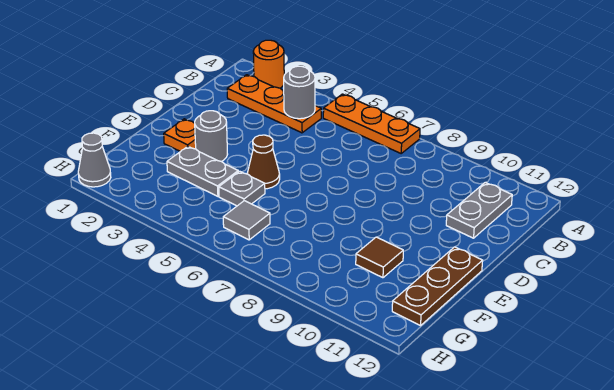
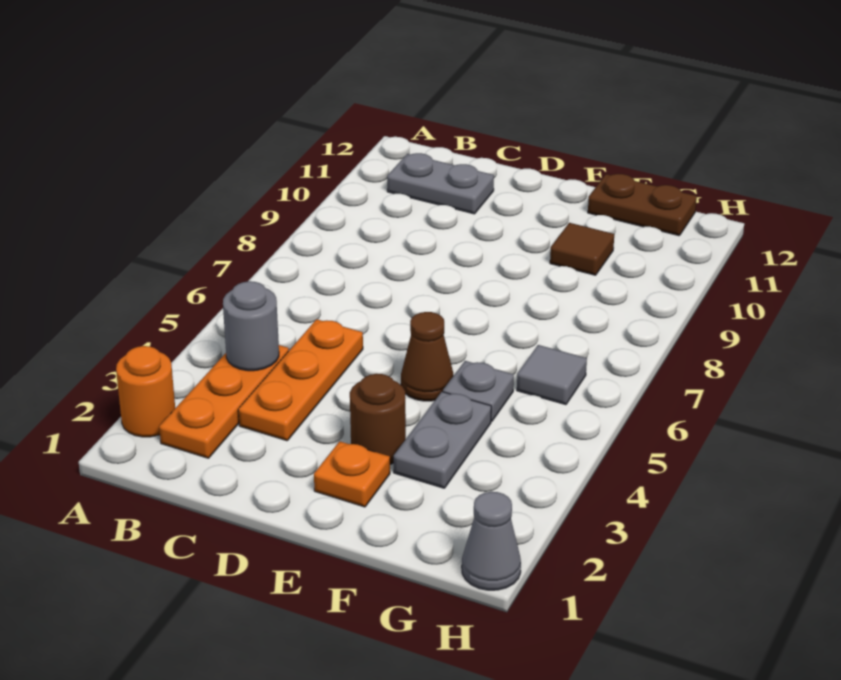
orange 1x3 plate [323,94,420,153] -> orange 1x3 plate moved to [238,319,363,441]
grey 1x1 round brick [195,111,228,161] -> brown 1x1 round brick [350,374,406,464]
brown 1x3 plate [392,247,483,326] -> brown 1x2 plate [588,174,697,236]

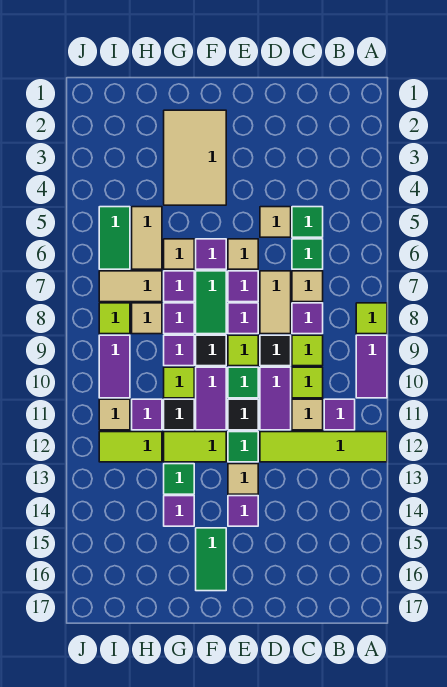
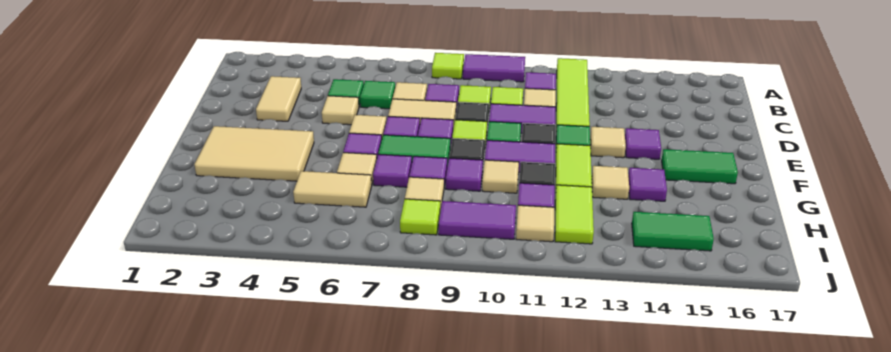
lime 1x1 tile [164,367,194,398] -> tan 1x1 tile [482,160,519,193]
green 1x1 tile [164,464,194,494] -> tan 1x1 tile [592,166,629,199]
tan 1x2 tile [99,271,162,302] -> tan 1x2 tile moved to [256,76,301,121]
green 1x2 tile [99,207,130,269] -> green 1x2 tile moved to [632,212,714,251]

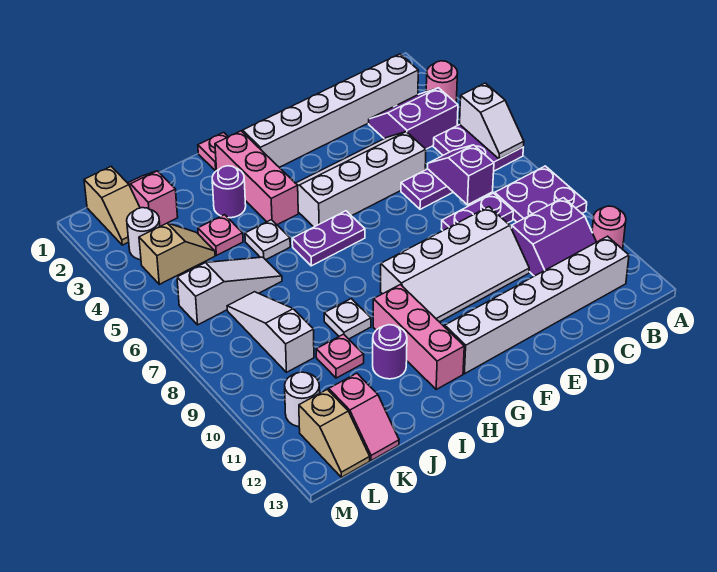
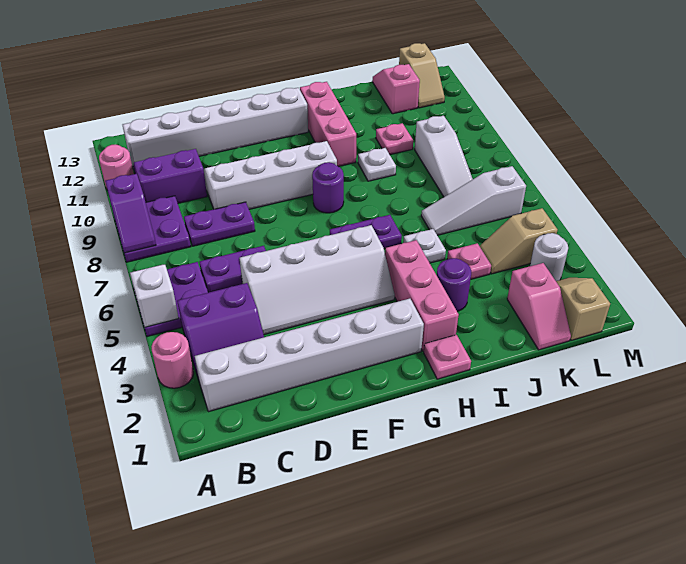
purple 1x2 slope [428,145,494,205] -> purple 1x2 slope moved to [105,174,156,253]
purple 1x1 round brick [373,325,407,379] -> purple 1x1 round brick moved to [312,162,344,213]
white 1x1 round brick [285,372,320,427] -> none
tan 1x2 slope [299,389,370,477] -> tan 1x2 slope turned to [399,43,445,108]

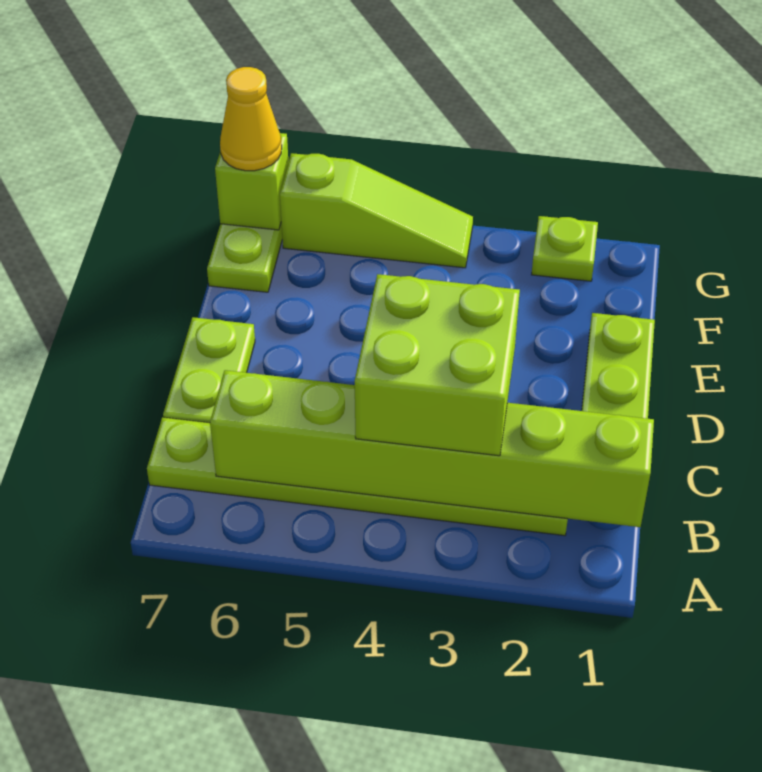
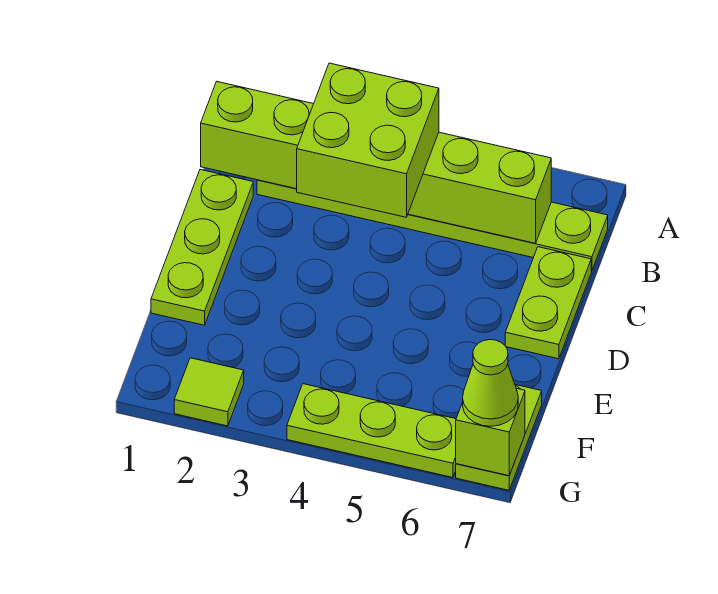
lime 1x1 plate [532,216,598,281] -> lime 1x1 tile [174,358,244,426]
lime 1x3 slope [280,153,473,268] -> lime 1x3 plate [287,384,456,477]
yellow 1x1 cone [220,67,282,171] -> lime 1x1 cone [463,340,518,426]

Activity »
Lines that include the word "moved" are to be extracted from the data above.

Final answer »
orange 1x3 plate [323,94,420,153] -> orange 1x3 plate moved to [238,319,363,441]
tan 1x2 tile [99,271,162,302] -> tan 1x2 tile moved to [256,76,301,121]
green 1x2 tile [99,207,130,269] -> green 1x2 tile moved to [632,212,714,251]
purple 1x2 slope [428,145,494,205] -> purple 1x2 slope moved to [105,174,156,253]
purple 1x1 round brick [373,325,407,379] -> purple 1x1 round brick moved to [312,162,344,213]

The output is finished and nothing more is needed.